** What needs to be done **
Gather every line in the entries below that contains the string "kern" and list them.
── Materials provided ──
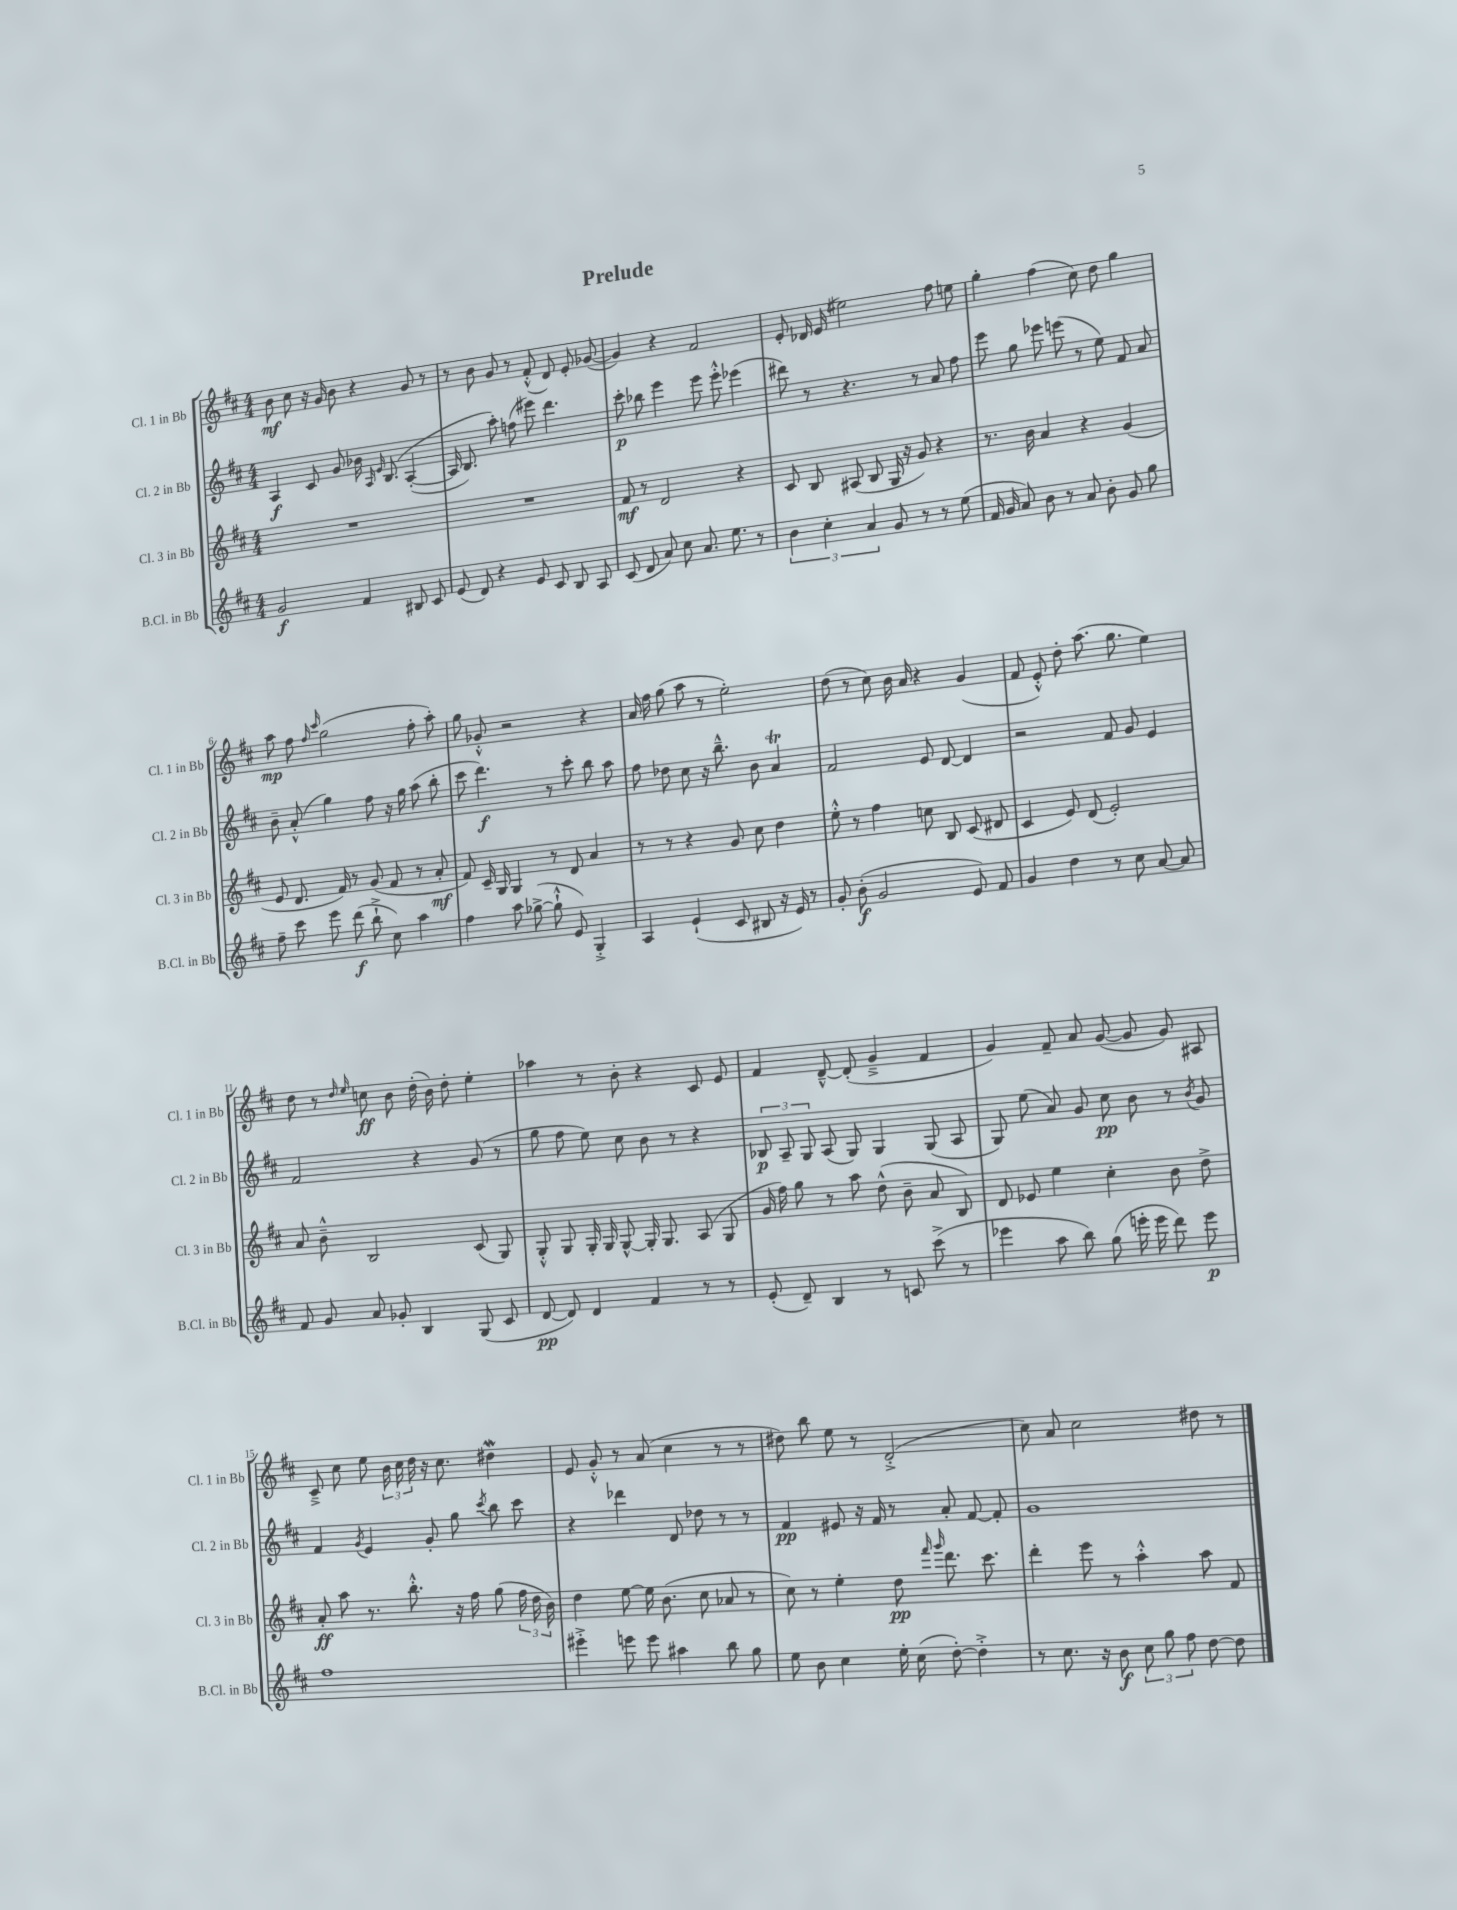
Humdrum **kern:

**kern	**dynam	**kern	**dynam	**kern	**dynam	**kern	**dynam
*part4	*part4	*part3	*part3	*part2	*part2	*part1	*part1
*staff4	*staff4	*staff3	*staff3	*staff2	*staff2	*staff1	*staff1
*I"B.Cl. in Bb	*	*I"Cl. 3 in Bb	*	*I"Cl. 2 in Bb	*	*I"Cl. 1 in Bb	*
*I'B.Cl. in Bb	*	*I'Cl. 3 in Bb	*	*I'Cl. 2 in Bb	*	*I'Cl. 1 in Bb	*
*clefG2	*	*clefG2	*	*clefG2	*	*clefG2	*
*k[f#c#]	*	*k[f#c#]	*	*k[f#c#]	*	*k[f#c#]	*
*M4/4	*	*M4/4	*	*M4/4	*	*M4/4	*
=1	=1	=1	=1	=1	=1	=1	=1
2g/	f	1r	.	4A/	f	8b\	mf
.	.	.	.	.	.	8cc#\	.
.	.	.	.	8c#/	.	16r	.
.	.	.	.	.	.	16g/	.
.	.	.	.	8g/	.	8b\	.
4f#/	.	.	.	16b-X\	.	4r	.
.	.	.	.	16qqA/	.	.	.
.	.	.	.	16qqe/	.	.	.
.	.	.	.	(8.B/	.	.	.
8B#X/	.	.	.	([4A'/	.	8g/	.
8c#/	.	.	.	.	.	8r	.
=2	=2	=2	=2	=2	=2	=2	=2
(8e/	.	1r	.	16A/]	.	8r	.
.	.	.	.	8.B/)	.	.	.
8d/)	.	.	.	.	.	8b\	.
4r	.	.	.	8aa'\)	.	8g/	.
.	.	.	.	(8ffn\	.	8r	.
8e/	.	.	.	8eee#X\)	.	(8f#'^^/	.
8c#/	.	.	.	4.ddd\	.	8d/)	.
8B/	.	.	.	.	.	8e'/	.
8A/	.	.	.	.	.	([8g-X/	.
=3	=3	=3	=3	=3	=3	=3	=3
(8c#/	.	8f#/	mf	8ccc#'\	p	4g-/])	.
8d/	.	8r	.	8bb-X\	.	.	.
8a/)	.	2d/	.	4eee\	.	4r	.
8cc#\	.	.	.	.	.	.	.
8.a/	.	.	.	8eee\	.	2f#/	.
.	.	.	.	8eee'^^\	.	.	.
8.ee\	.	.	.	.	.	.	.
.	.	4r	.	(4eee-X\	.	.	.
8r	.	.	.	.	.	.	.
=4	=4	=4	=4	=4	=4	=4	=4
6b\	.	8c#/	.	8ddd#X\)	.	8e'/	.
.	.	8B/	.	8r	.	16d-X/	.
6cc#'\	.	.	.	.	.	.	.
.	.	.	.	.	.	(16e/	.
.	.	(8A#X/	.	4.r	.	2ee#X\)	.
6a/	.	.	.	.	.	.	.
.	.	8B/	.	.	.	.	.
8g/	.	16G/	.	.	.	.	.
.	.	16r	.	.	.	.	.
8r	.	8g/)	.	8r	.	.	.
8r	.	4r	.	8a/	.	8ff#\	.
(8ee\	.	.	.	8ff#\	.	8een\	.
=5	=5	=5	=5	=5	=5	=5	=5
16f#/	.	8.r	.	8eee\	.	4gg'\	.
16g/	.	.	.	.	.	.	.
8a/)	.	.	.	8gg\	.	.	.
.	.	16b\	.	.	.	.	.
8b\	.	4a/	.	8eee-X\	.	(4ff#\	.
8r	.	.	.	(8eeen\	.	.	.
8a/	.	4r	.	8r	.	8cc#\)	.
8b'\	.	.	.	8ee\)	.	8dd\	.
8g/	.	(4g/	.	8f#/	.	4gg\	.
8gg\	.	.	.	8a/	.	.	.
!!LO:LB:g=z
=6	=6	=6	=6	=6	=6	=6	=6
8ff#~\	.	8e/	.	8b~\	.	8aa\	mp
8ccc#\	.	8.d/	.	(8a'^^/	.	8ff#\	.
.	.	.	.	.	.	16qqff#/	.
.	.	.	.	.	.	16qqccc#/	.
8eee\	.	.	.	4gg\)	.	(2gg\	.
.	.	16f#/)	.	.	.	.	.
(8ddd\	f	8r	.	.	.	.	.
8bb`^\	.	(8g/	.	8ff#\	.	.	.
8cc#\)	.	8f#/	.	16r	.	.	.
.	.	.	.	16gg\	.	.	.
4aa\	.	8r	.	(8aa\	.	8ff#'\	.
.	.	8a'/	mf	8bb'\	.	8aa'\)	.
=7	=7	=7	=7	=7	=7	=7	=7
4ff#\	.	8f#/)	.	8ccc#\	.	8gg\	.
.	.	16c#~/	.	4.ddd\)	f	8g-X'^^/	.
.	.	16G/	.	.	.	.	.
8aa\	.	4G/	.	.	.	2r	.
([8gg-X^\	.	.	.	.	.	.	.
8gg-`^^\]	.	8r	.	8r	.	.	.
8e/)	.	8d/	.	8ccc#'\	.	.	.
4G'^/	.	4a/	.	8bb\	.	4r	.
.	.	.	.	8aa\	.	.	.
=8	=8	=8	=8	=8	=8	=8	=8
4A/	.	8r	.	8ff#\	.	16a/	.
.	.	.	.	.	.	16ff#\	.
.	.	8r	.	8dd-X\	.	(8gg\	.
(4e`/	.	4r	.	8cc#\	.	8aa\	.
.	.	.	.	16r	.	8r	.
.	.	.	.	8.bb~^^\	.	.	.
8c#/	.	8g/	.	.	.	2ee'\)	.
8B#X/	.	8cc#\	.	8b\	.	.	.
16r	.	4dd\	.	4aT/	.	.	.
16e/)	.	.	.	.	.	.	.
8r	.	.	.	.	.	.	.
=9	=9	=9	=9	=9	=9	=9	=9
8g'/	.	8ee'^^\	.	2f#/	.	(8dd\	.
(8b'\	f	8r	.	.	.	8r	.
2g/	.	4ff#\	.	.	.	8cc#\)	.
.	.	.	.	.	.	16b\	.
.	.	.	.	.	.	16a/	.
.	.	8ccn\	.	8e/	.	4r	.
.	.	8B/	.	[8d/	.	.	.
8e/)	.	(8c#/	.	4d/]	.	(4g/	.
8f#/	.	8d#X/	.	.	.	.	.
=10	=10	=10	=10	=10	=10	=10	=10
4g/	.	4c#/	.	2r	.	8f#/	.
.	.	.	.	.	.	8e'^^/)	.
4dd\	.	8e/)	.	.	.	8dd'\	.
.	.	(8d/	.	.	.	(8.aa\	.
8r	.	2e'/)	.	8f#/	.	.	.
.	.	.	.	.	.	8.gg\	.
8cc#\	.	.	.	8g/	.	.	.
[8a/	.	.	.	4e/	.	4ee\)	.
8a/]	.	.	.	.	.	.	.
!!LO:LB:g=z
=11	=11	=11	=11	=11	=11	=11	=11
8f#/	.	8a/	.	2f#/	.	8dd\	.
8g/	.	8b~^^\	.	.	.	8r	.
.	.	.	.	.	.	16qqdd/	.
.	.	.	.	.	.	16qqee/	.
8a/	.	2B/	.	.	.	8ccn\	ff
8g-X'/	.	.	.	.	.	8b\	.
4B/	.	.	.	4r	.	(16dd'\	.
.	.	.	.	.	.	16b\)	.
.	.	.	.	.	.	8dd'\	.
(8G/	.	(8c#/	.	(8g/	.	4ee'\	.
8c#/	.	8G/)	.	8r	.	.	.
=12	=12	=12	=12	=12	=12	=12	=12
[8d/	pp	8G'^^/	.	8gg\	.	4aa-X\	.
8d/])	.	8G/	.	8ff#\	.	.	.
4d/	.	16G'/	.	8ee\)	.	8r	.
.	.	16G/	.	.	.	.	.
.	.	[8G^^/	.	8cc#\	.	8b'\	.
4f#/	.	16G'/]	.	8b\	.	4r	.
.	.	8.G/	.	.	.	.	.
.	.	.	.	8r	.	.	.
8r	.	(8A/	.	4r	.	8c#/	.
8r	.	8G/	.	.	.	8e/	.
=13	=13	=13	=13	=13	=13	=13	=13
(8e'/	.	16g/	.	12B-X/	p	4f#/	.
.	.	16ff#\)	.	.	.	.	.
.	.	.	.	12A~/	.	.	.
8d~/)	.	8gg\	.	.	.	.	.
.	.	.	.	12G/	.	.	.
4B/	.	8r	.	(8A/	.	[8d~^^/	.
.	.	8aa\	.	8G/)	.	(8d'/]	.
8r	.	(8dd^^\	.	4G/	.	4g~^/	.
8cn/	.	8b~\	.	.	.	.	.
(8ccc#^\	.	8a/	.	(8G/	.	4f#/	.
8r	.	8B/)	.	8A/	.	.	.
=14	=14	=14	=14	=14	=14	=14	=14
4eee-X\	.	8d/	.	8G/)	.	4g/)	.
.	.	8e-X/	.	(8ee\	.	.	.
8aa\	.	4ee\	.	8a/)	.	8f#~/	.
8bb\)	.	.	.	8g/	.	8a/	.
(8gg\	.	4cc#'\	.	8cc#\	pp	([8g/	.
16eeen'\	.	.	.	8b\	.	8g/]	.
16eee\	.	.	.	.	.	.	.
8ddd\)	.	8b\	.	8r	.	8g/)	.
.	.	.	.	8qb/	.	.	.
8eee\	p	8dd^\	.	8g/	.	8A#X/	.
!!LO:LB:g=z
=15	=15	=15	=15	=15	=15	=15	=15
1ff#	.	8a'/	ff	4f#/	.	8c#~^/	.
.	.	8aa\	.	.	.	8cc#\	.
.	.	.	.	8qg/	.	.	.
.	.	8.r	.	4e/	.	8ee\	.
.	.	.	.	.	.	24b\	.
.	.	.	.	.	.	24cc#\	.
.	.	8.bb'^^\	.	.	.	.	.
.	.	.	.	.	.	24dd\	.
.	.	.	.	8g'/	.	16r	.
.	.	.	.	.	.	8.cc#\	.
.	.	16r	.	8gg\	.	.	.
.	.	16ff#\	.	.	.	.	.
.	.	.	.	8qccc#/	.	.	.
.	.	(8gg\	.	8bb\	.	4dd#XW\	.
.	.	24ff#\	.	8ccc#\	.	.	.
.	.	24dd\	.	.	.	.	.
.	.	24b\)	.	.	.	.	.
=16	=16	=16	=16	=16	=16	=16	=16
4eee#X'^\	.	4dd\	.	4r	.	8e/	.
.	.	.	.	.	.	8g'^^/	.
8eeen\	.	[8ee\	.	4ddd-X\	.	8r	.
8eee\	.	16ee\]	.	.	.	(8a/	.
.	.	(8.b\	.	.	.	.	.
4aa#X\	.	.	.	8d/	.	4cc#\	.
.	.	8cc#\	.	8dd-X\	.	.	.
8bb\	.	8a-X/	.	8r	.	8r	.
8gg\	.	8r	.	8r	.	8r	.
=17	=17	=17	=17	=17	=17	=17	=17
8ee\	.	8cc#\)	.	4f#/	pp	8dd#X\)	.
8b\	.	8r	.	.	.	8bb\	.
4cc#\	.	4ee'\	.	8e#X/	.	8ee\	.
.	.	.	.	16r	.	8r	.
.	.	.	.	16f#/	.	.	.
16ee'\	.	8dd\	pp	8r	.	(2d'^/	.
(16cc#\	.	.	.	.	.	.	.
.	.	16qqfff#/	.	.	.	.	.
.	.	16qqggg/	.	.	.	.	.
[8dd'\)	.	8.ddd\	.	8a'/	.	.	.
4dd'^\]	.	.	.	[8f#/	.	.	.
.	.	8.ccc#\	.	.	.	.	.
.	.	.	.	8f#'/]	.	.	.
=18	=18	=18	=18	=18	=18	=18	=18
8r	.	4ddd'\	.	1g	.	8cc#\)	.
8.cc#\	.	.	.	.	.	8a/	.
.	.	8eee\	.	.	.	2cc#\	.
16r	.	.	.	.	.	.	.
8b\	f	8r	.	.	.	.	.
12cc#\	.	4aa'^^\	.	.	.	.	.
12gg\	.	.	.	.	.	.	.
12ff#\	.	.	.	.	.	.	.
[8dd\	.	8aa\	.	.	.	8dd#X\	.
8dd\]	.	8f#/	.	.	.	8r	.
==	==	==	==	==	==	==	==
*-	*-	*-	*-	*-	*-	*-	*-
───
** Correct answer **
Humdrum **kern:
**kern	**dynam	**kern	**dynam	**kern	**dynam	**kern	**dynam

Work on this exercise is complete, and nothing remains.